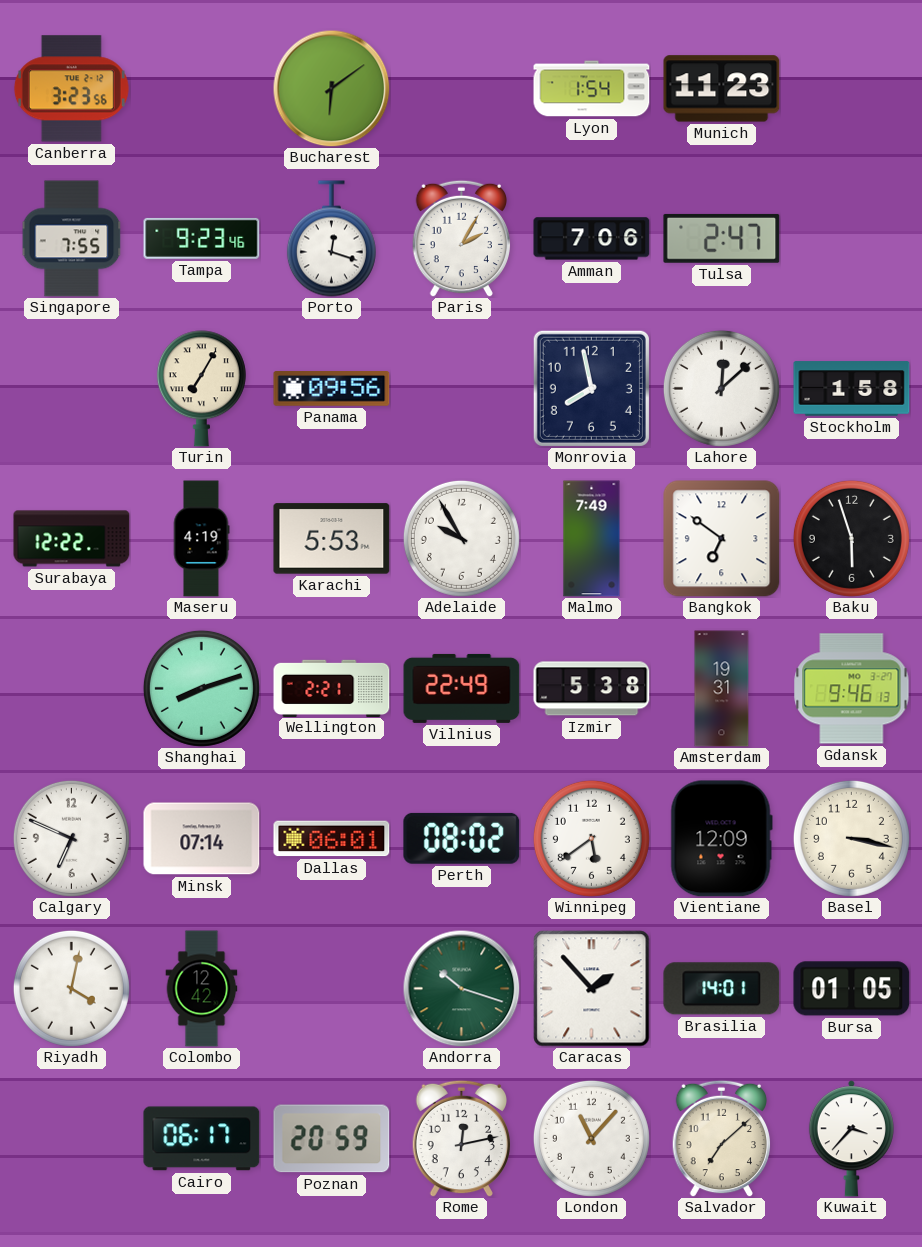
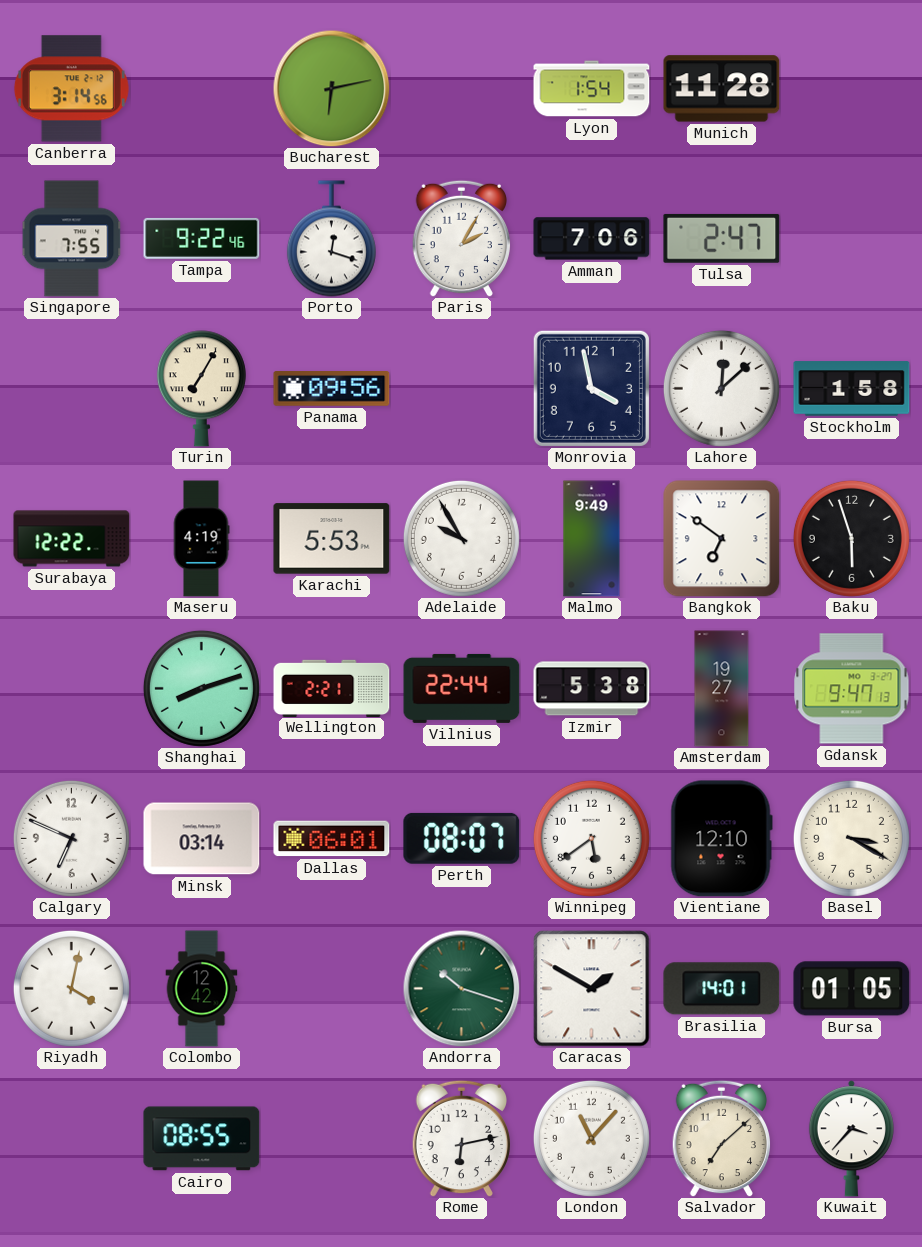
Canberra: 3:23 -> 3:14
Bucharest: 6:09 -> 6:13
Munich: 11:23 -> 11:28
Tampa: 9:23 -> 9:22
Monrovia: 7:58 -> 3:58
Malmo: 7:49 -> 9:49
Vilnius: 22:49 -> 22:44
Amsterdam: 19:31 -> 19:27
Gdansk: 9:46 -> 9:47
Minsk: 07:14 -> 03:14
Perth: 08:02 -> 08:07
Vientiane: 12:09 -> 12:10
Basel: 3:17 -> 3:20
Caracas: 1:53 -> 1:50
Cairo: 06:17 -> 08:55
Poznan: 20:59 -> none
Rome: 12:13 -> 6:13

**EXERCISE DETAILS:** In the listing, swap "none" for "missing" and write out every line again with nothing else changed. Do not include the pictures.

**COMPLETE OUTPUT:**
Canberra: 3:23 -> 3:14
Bucharest: 6:09 -> 6:13
Munich: 11:23 -> 11:28
Tampa: 9:23 -> 9:22
Monrovia: 7:58 -> 3:58
Malmo: 7:49 -> 9:49
Vilnius: 22:49 -> 22:44
Amsterdam: 19:31 -> 19:27
Gdansk: 9:46 -> 9:47
Minsk: 07:14 -> 03:14
Perth: 08:02 -> 08:07
Vientiane: 12:09 -> 12:10
Basel: 3:17 -> 3:20
Caracas: 1:53 -> 1:50
Cairo: 06:17 -> 08:55
Poznan: 20:59 -> missing
Rome: 12:13 -> 6:13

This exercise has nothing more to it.